SUPPLIED DATA ::
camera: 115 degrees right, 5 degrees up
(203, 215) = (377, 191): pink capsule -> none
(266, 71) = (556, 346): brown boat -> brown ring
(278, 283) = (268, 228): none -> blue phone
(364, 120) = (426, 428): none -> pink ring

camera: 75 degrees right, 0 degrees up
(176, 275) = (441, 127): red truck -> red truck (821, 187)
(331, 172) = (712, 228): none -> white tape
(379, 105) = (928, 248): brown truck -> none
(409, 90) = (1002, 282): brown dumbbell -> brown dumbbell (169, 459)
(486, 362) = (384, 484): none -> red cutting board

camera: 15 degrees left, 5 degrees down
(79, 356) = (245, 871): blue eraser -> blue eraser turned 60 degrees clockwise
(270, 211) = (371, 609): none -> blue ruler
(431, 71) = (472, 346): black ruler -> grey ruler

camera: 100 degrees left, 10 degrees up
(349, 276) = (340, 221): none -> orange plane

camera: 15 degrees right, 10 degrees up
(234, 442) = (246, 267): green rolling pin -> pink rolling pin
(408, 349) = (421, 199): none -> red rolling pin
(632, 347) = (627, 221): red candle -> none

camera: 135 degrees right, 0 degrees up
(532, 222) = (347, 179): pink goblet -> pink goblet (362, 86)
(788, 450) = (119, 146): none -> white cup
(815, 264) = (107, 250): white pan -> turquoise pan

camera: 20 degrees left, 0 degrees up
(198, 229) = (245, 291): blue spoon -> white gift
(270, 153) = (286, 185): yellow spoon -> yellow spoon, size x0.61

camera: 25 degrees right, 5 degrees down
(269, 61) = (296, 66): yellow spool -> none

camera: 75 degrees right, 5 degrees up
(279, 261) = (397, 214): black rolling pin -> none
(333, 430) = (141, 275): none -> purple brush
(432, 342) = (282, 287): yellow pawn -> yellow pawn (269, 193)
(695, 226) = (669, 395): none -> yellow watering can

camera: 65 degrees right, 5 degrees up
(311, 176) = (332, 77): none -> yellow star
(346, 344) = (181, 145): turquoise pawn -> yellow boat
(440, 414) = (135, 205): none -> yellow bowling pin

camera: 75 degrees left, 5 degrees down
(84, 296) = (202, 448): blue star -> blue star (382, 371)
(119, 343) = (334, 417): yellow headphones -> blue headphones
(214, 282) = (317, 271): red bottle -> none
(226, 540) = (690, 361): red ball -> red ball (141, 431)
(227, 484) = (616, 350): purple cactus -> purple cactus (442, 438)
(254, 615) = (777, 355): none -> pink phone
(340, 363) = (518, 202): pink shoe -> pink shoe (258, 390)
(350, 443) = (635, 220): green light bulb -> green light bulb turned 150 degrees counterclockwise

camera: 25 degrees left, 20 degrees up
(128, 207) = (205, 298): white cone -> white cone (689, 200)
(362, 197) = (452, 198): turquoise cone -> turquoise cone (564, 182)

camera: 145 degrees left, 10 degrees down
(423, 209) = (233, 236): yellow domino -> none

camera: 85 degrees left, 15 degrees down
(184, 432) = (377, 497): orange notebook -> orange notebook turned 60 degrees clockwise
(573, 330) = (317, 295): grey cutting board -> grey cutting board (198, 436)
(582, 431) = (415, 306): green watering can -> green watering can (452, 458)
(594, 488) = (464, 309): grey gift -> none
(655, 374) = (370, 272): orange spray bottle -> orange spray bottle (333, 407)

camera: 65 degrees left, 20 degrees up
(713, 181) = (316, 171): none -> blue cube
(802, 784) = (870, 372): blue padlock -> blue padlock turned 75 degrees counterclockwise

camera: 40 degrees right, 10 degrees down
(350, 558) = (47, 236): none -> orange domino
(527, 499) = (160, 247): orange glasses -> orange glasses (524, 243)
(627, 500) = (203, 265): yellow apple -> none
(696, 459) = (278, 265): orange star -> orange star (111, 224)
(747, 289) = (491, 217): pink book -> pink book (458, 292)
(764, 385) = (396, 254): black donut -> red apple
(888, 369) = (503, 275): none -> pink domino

TASK INSTRUCTIONS :: Your answer should consist of the lines from the line with "camera: 135 degrees right, 0 degrees up" to the line with "(695, 226) = (669, 395): none" above, repeated exactly, both ends included.

SOLUTION FOR THIS TASK ::
camera: 135 degrees right, 0 degrees up
(532, 222) = (347, 179): pink goblet -> pink goblet (362, 86)
(788, 450) = (119, 146): none -> white cup
(815, 264) = (107, 250): white pan -> turquoise pan

camera: 20 degrees left, 0 degrees up
(198, 229) = (245, 291): blue spoon -> white gift
(270, 153) = (286, 185): yellow spoon -> yellow spoon, size x0.61

camera: 25 degrees right, 5 degrees down
(269, 61) = (296, 66): yellow spool -> none

camera: 75 degrees right, 5 degrees up
(279, 261) = (397, 214): black rolling pin -> none
(333, 430) = (141, 275): none -> purple brush
(432, 342) = (282, 287): yellow pawn -> yellow pawn (269, 193)
(695, 226) = (669, 395): none -> yellow watering can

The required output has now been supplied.